Task prompt:
Since the copy must match the original, write out each record word for word, skipping only the pictures.

Provided data:
+ + + +

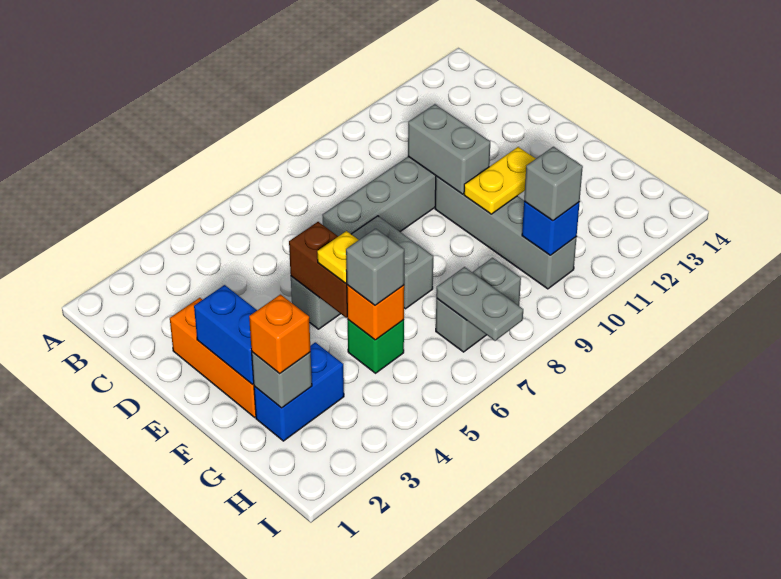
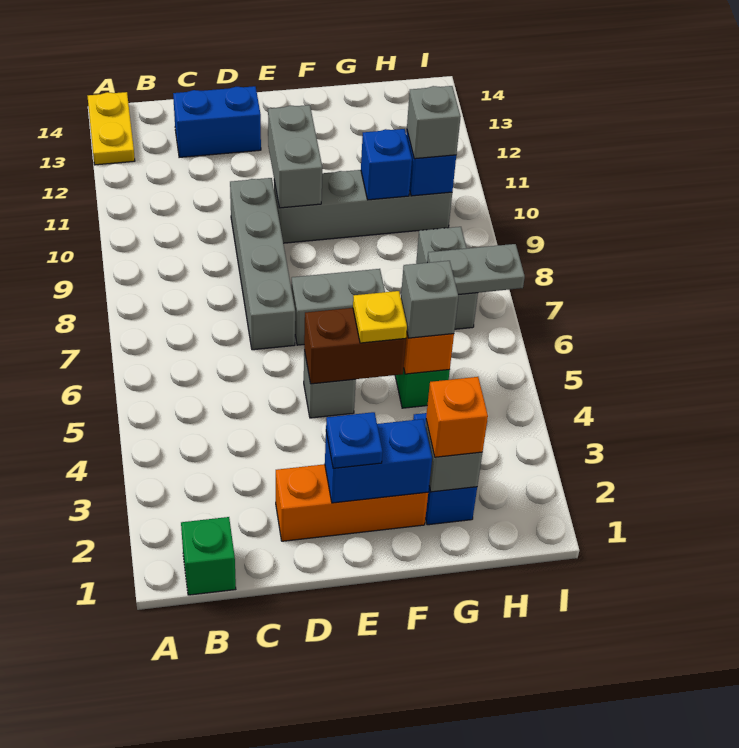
none -> green 1x1 brick [181,517,236,595]
none -> blue 1x2 brick [173,86,261,157]
grey 1x2 brick [408,104,490,194] -> grey 1x2 brick turned to [268,105,322,208]
none -> blue 1x1 plate [326,412,383,468]
yellow 1x2 plate [464,147,536,214] -> yellow 1x2 plate moved to [88,92,135,165]
none -> blue 1x1 brick [361,129,412,200]

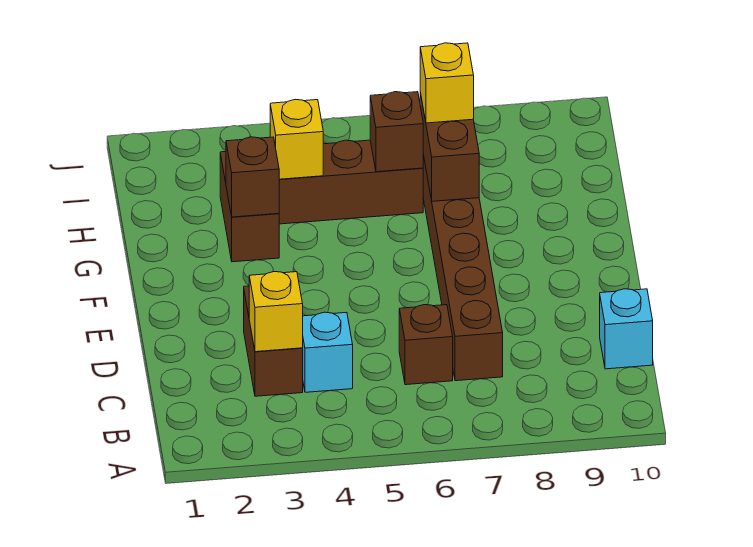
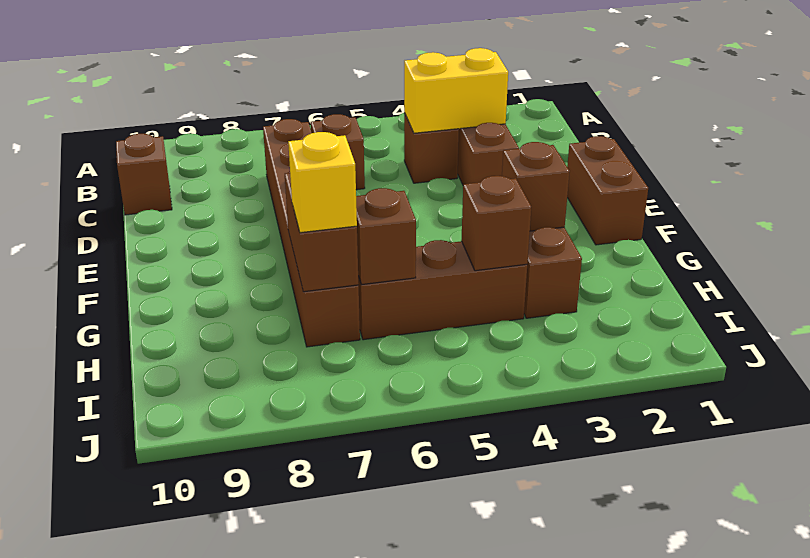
yellow 1x1 brick [249,272,303,352] -> yellow 1x2 brick [404,48,508,133]
cyan 1x1 brick [303,312,353,392] -> brown 1x1 brick [404,113,459,183]
cyan 1x1 brick [600,289,653,369] -> brown 1x1 brick [116,134,172,215]
none -> brown 1x2 brick [567,136,648,245]
yellow 1x1 brick [270,99,323,179] -> brown 1x1 brick [461,176,531,271]

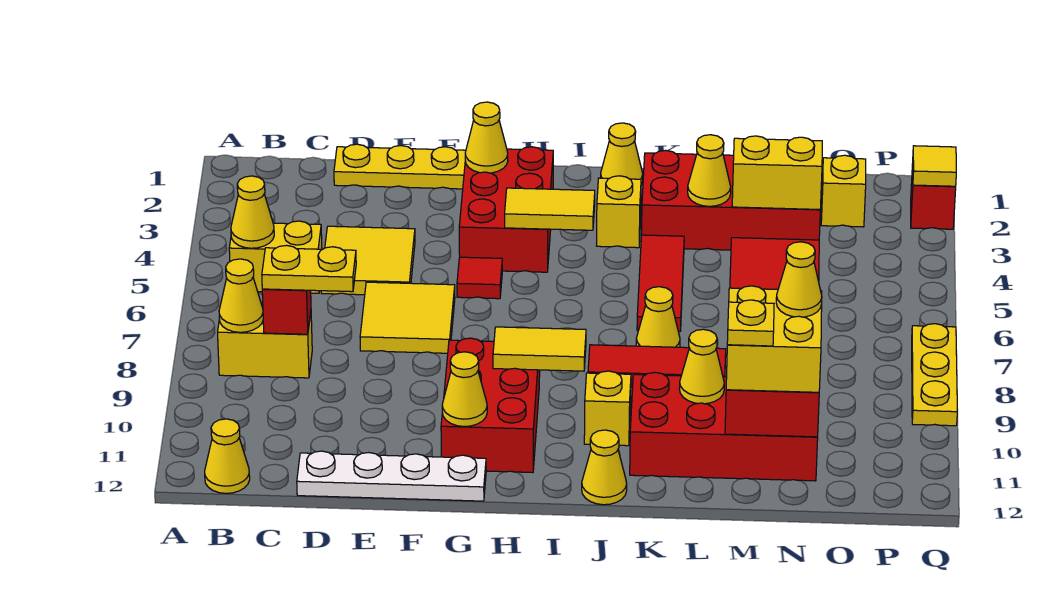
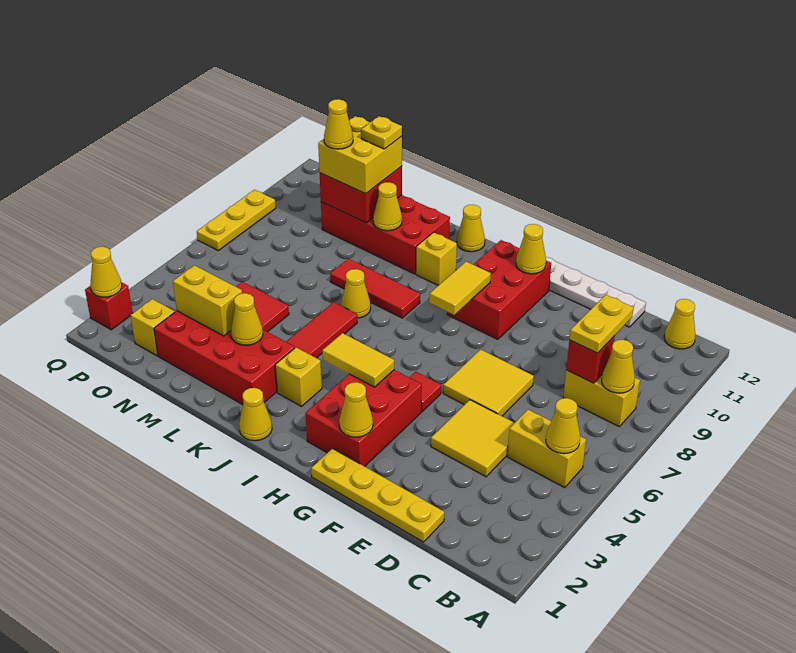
yellow 1x2 plate [262,245,356,292] -> yellow 1x2 plate turned to [569,295,634,353]
yellow 1x2 tile [493,327,586,371] -> yellow 1x2 tile turned to [429,262,491,315]
yellow 1x1 tile [913,146,956,186] -> yellow 1x1 cone [90,247,122,297]

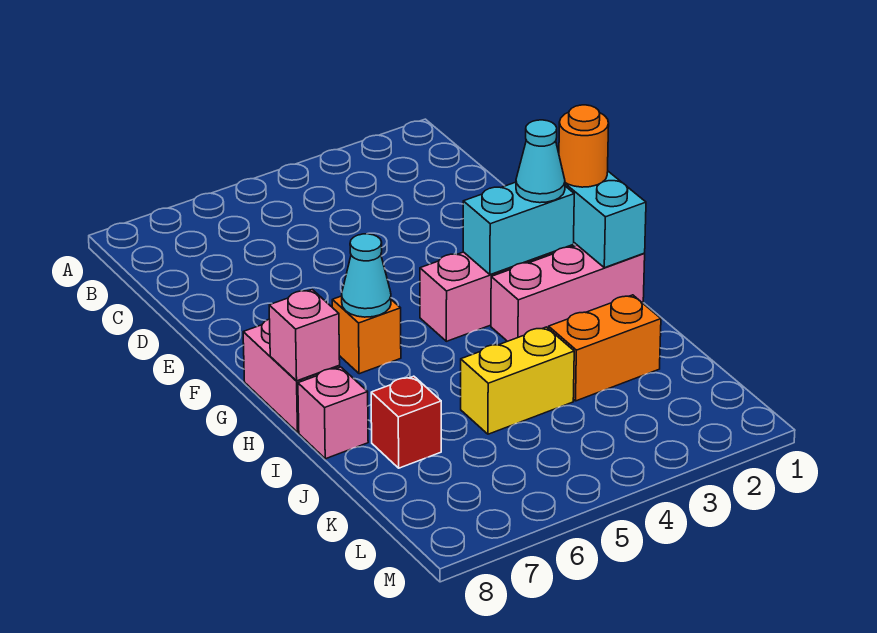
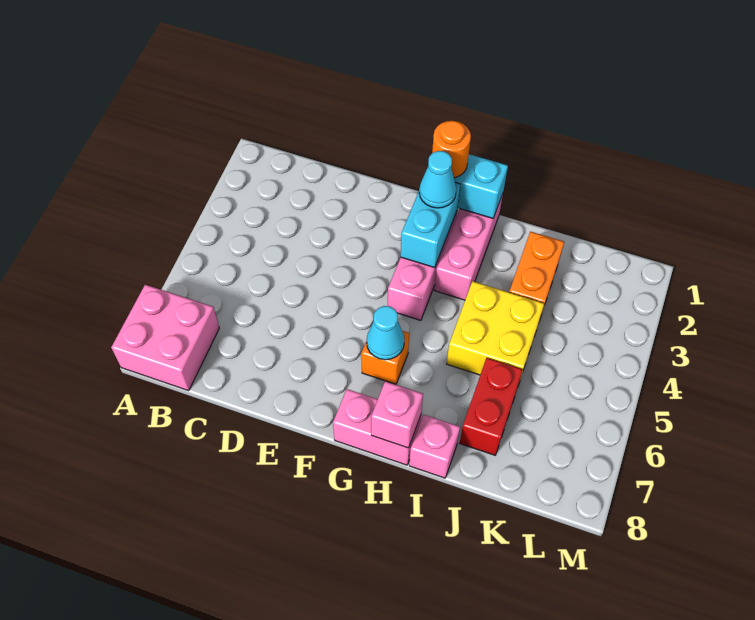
none -> pink 2x2 brick [111,285,219,391]
yellow 1x2 brick [461,327,574,434] -> yellow 2x2 brick [447,281,544,379]
red 1x1 brick [371,376,441,468] -> red 1x2 brick [460,358,523,455]

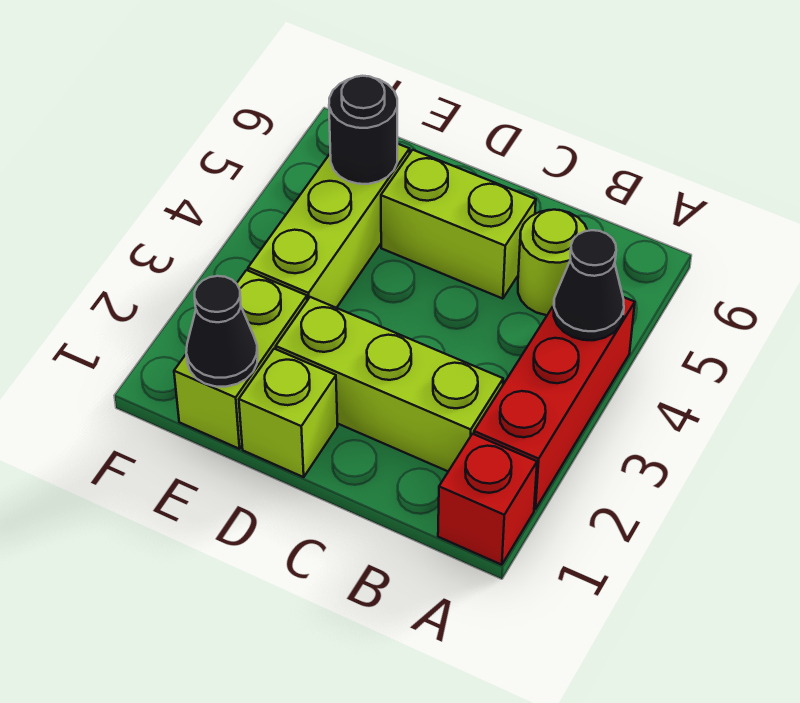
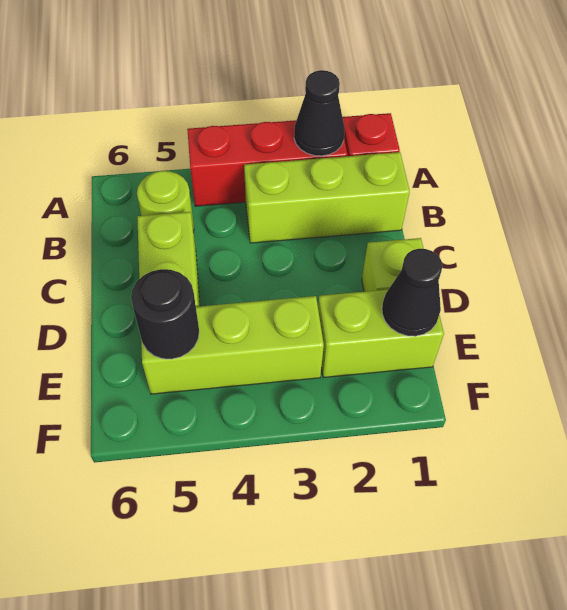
black 1x1 cone [554,230,624,340] -> black 1x1 cone moved to [294,70,344,156]
lime 1x3 brick [276,297,503,471] -> lime 1x3 brick turned to [244,152,410,243]

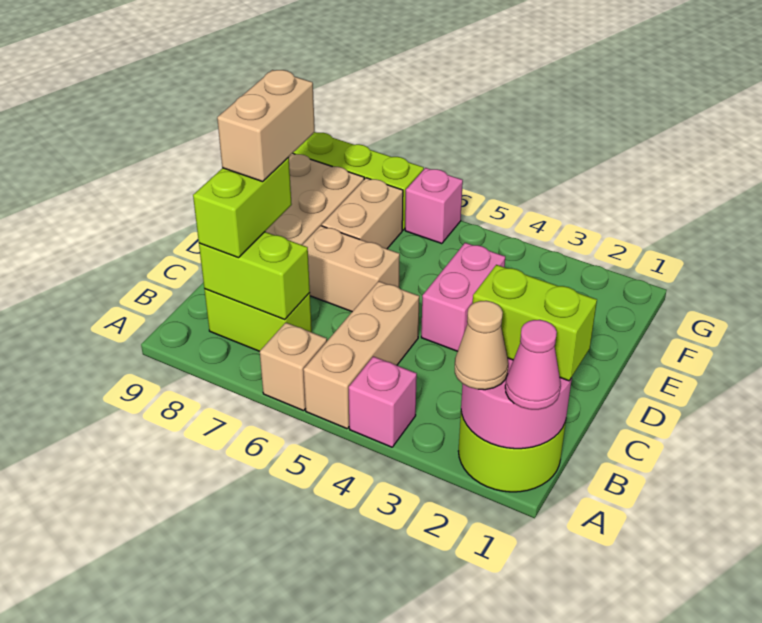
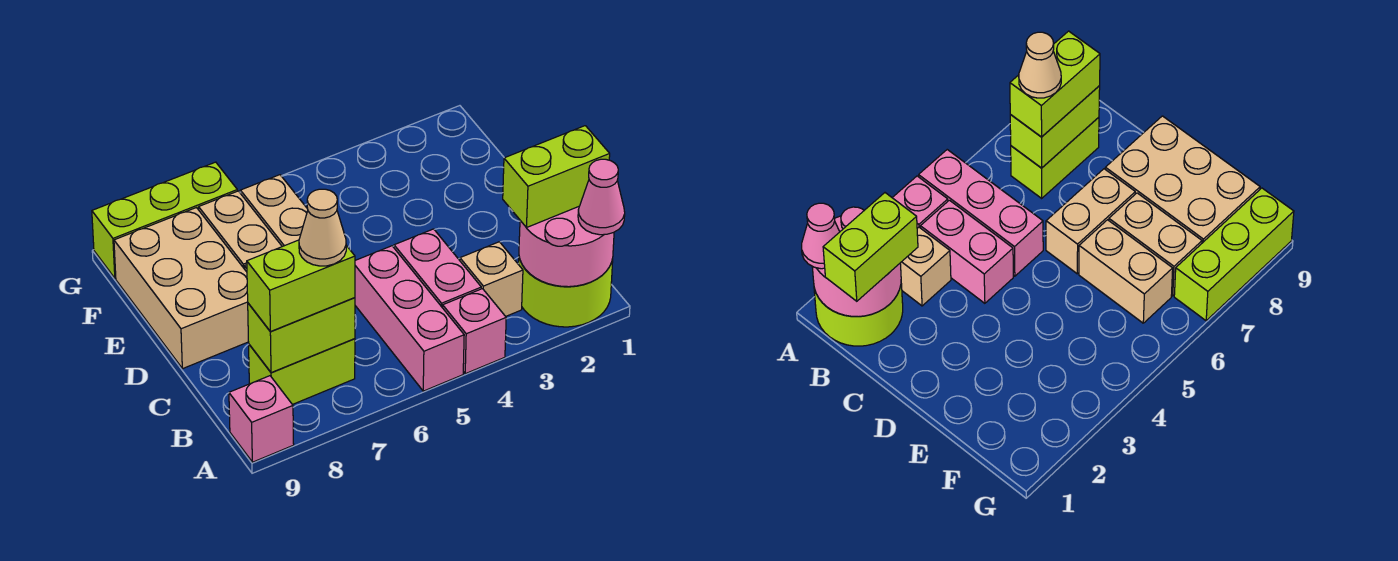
tan 1x1 cone [455,301,508,390] -> tan 1x1 cone moved to [299,189,346,266]
tan 1x3 brick [303,281,419,429] -> pink 1x3 brick [355,246,464,391]
tan 1x1 brick [260,323,327,411] -> tan 1x1 brick moved to [460,242,523,316]
lime 1x2 brick [193,157,292,258] -> lime 1x2 brick turned to [247,240,355,332]
tan 1x2 brick [217,70,315,182] -> tan 1x2 brick moved to [240,175,308,247]
pink 1x2 brick [421,243,505,351] -> pink 1x2 brick moved to [394,229,481,308]
pink 1x1 brick [405,168,463,244] -> pink 1x1 brick moved to [229,376,294,462]

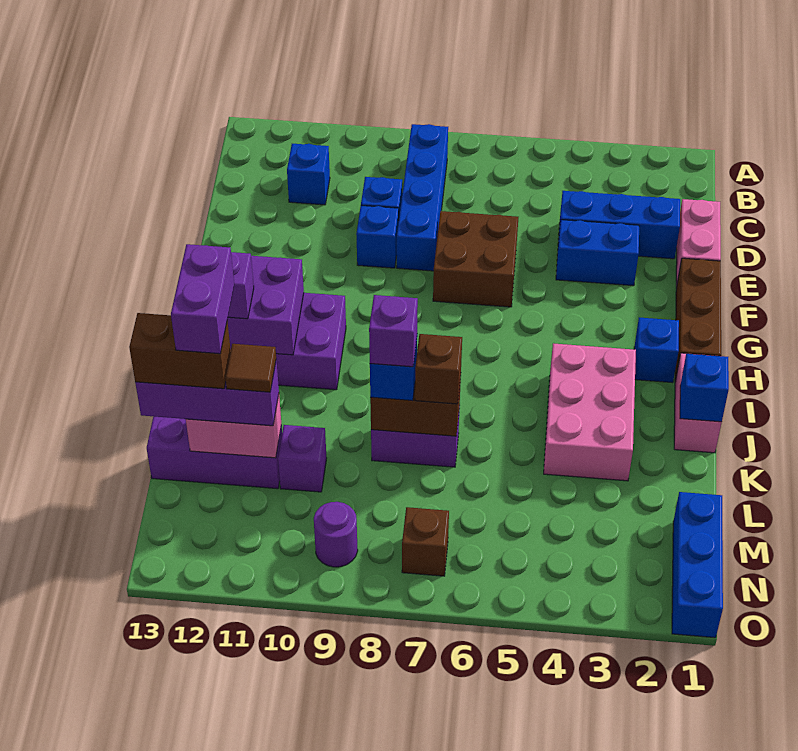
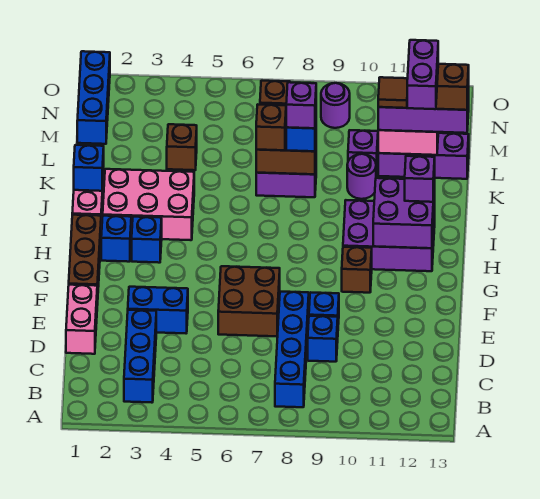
blue 1x1 brick [287,144,330,205] -> blue 1x1 brick moved to [131,217,162,263]
blue 1x3 brick [558,191,680,259] -> blue 1x3 brick turned to [124,310,156,403]
none -> brown 1x1 brick [342,247,372,293]
pink 2x3 brick [544,343,636,481] -> pink 2x3 brick turned to [103,169,194,240]
none -> purple 1x1 round brick [347,154,376,199]
none -> brown 1x1 brick [167,124,197,170]

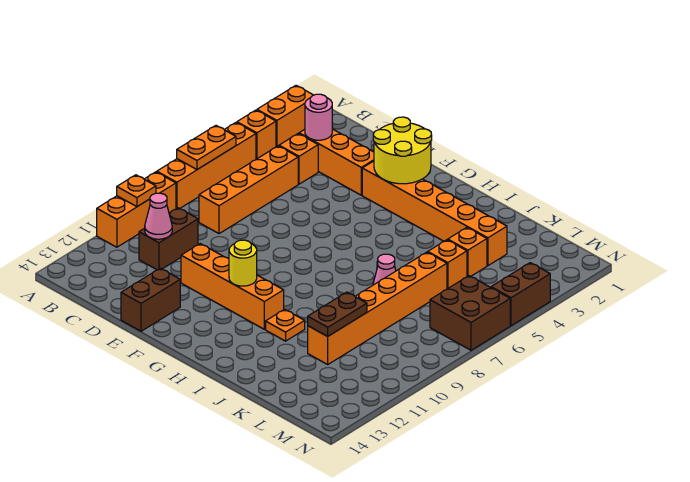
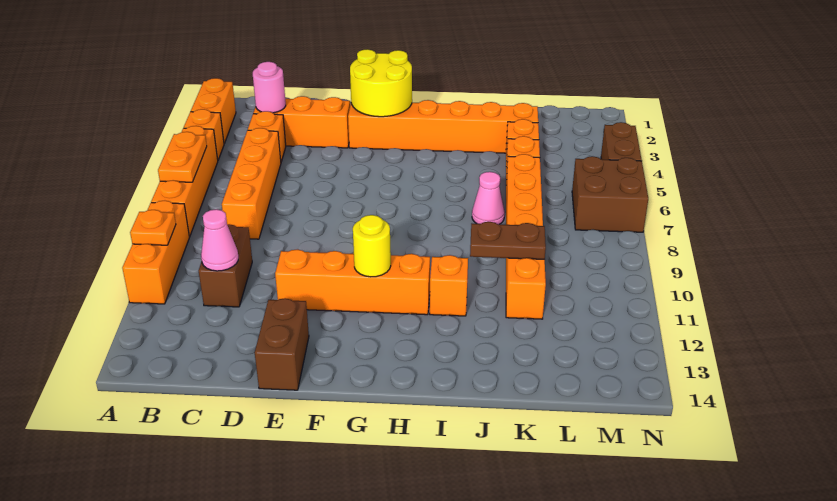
orange 1x1 plate [266,309,305,341] -> orange 1x1 brick [430,255,468,316]
brown 1x2 plate [308,292,367,336] -> brown 1x2 plate turned to [470,222,546,259]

+ + + +

Response area:
none -> green 1x1 brick [181,517,236,595]
none -> blue 1x2 brick [173,86,261,157]
grey 1x2 brick [408,104,490,194] -> grey 1x2 brick turned to [268,105,322,208]
none -> blue 1x1 plate [326,412,383,468]
yellow 1x2 plate [464,147,536,214] -> yellow 1x2 plate moved to [88,92,135,165]
none -> blue 1x1 brick [361,129,412,200]

yellow 1x1 brick [249,272,303,352] -> yellow 1x2 brick [404,48,508,133]
cyan 1x1 brick [303,312,353,392] -> brown 1x1 brick [404,113,459,183]
cyan 1x1 brick [600,289,653,369] -> brown 1x1 brick [116,134,172,215]
none -> brown 1x2 brick [567,136,648,245]
yellow 1x1 brick [270,99,323,179] -> brown 1x1 brick [461,176,531,271]

yellow 1x2 plate [262,245,356,292] -> yellow 1x2 plate turned to [569,295,634,353]
yellow 1x2 tile [493,327,586,371] -> yellow 1x2 tile turned to [429,262,491,315]
yellow 1x1 tile [913,146,956,186] -> yellow 1x1 cone [90,247,122,297]

none -> pink 2x2 brick [111,285,219,391]
yellow 1x2 brick [461,327,574,434] -> yellow 2x2 brick [447,281,544,379]
red 1x1 brick [371,376,441,468] -> red 1x2 brick [460,358,523,455]

black 1x1 cone [554,230,624,340] -> black 1x1 cone moved to [294,70,344,156]
lime 1x3 brick [276,297,503,471] -> lime 1x3 brick turned to [244,152,410,243]

tan 1x1 cone [455,301,508,390] -> tan 1x1 cone moved to [299,189,346,266]
tan 1x3 brick [303,281,419,429] -> pink 1x3 brick [355,246,464,391]
tan 1x1 brick [260,323,327,411] -> tan 1x1 brick moved to [460,242,523,316]
lime 1x2 brick [193,157,292,258] -> lime 1x2 brick turned to [247,240,355,332]
tan 1x2 brick [217,70,315,182] -> tan 1x2 brick moved to [240,175,308,247]
pink 1x2 brick [421,243,505,351] -> pink 1x2 brick moved to [394,229,481,308]
pink 1x1 brick [405,168,463,244] -> pink 1x1 brick moved to [229,376,294,462]

blue 1x1 brick [287,144,330,205] -> blue 1x1 brick moved to [131,217,162,263]
blue 1x3 brick [558,191,680,259] -> blue 1x3 brick turned to [124,310,156,403]
none -> brown 1x1 brick [342,247,372,293]
pink 2x3 brick [544,343,636,481] -> pink 2x3 brick turned to [103,169,194,240]
none -> purple 1x1 round brick [347,154,376,199]
none -> brown 1x1 brick [167,124,197,170]

orange 1x1 plate [266,309,305,341] -> orange 1x1 brick [430,255,468,316]
brown 1x2 plate [308,292,367,336] -> brown 1x2 plate turned to [470,222,546,259]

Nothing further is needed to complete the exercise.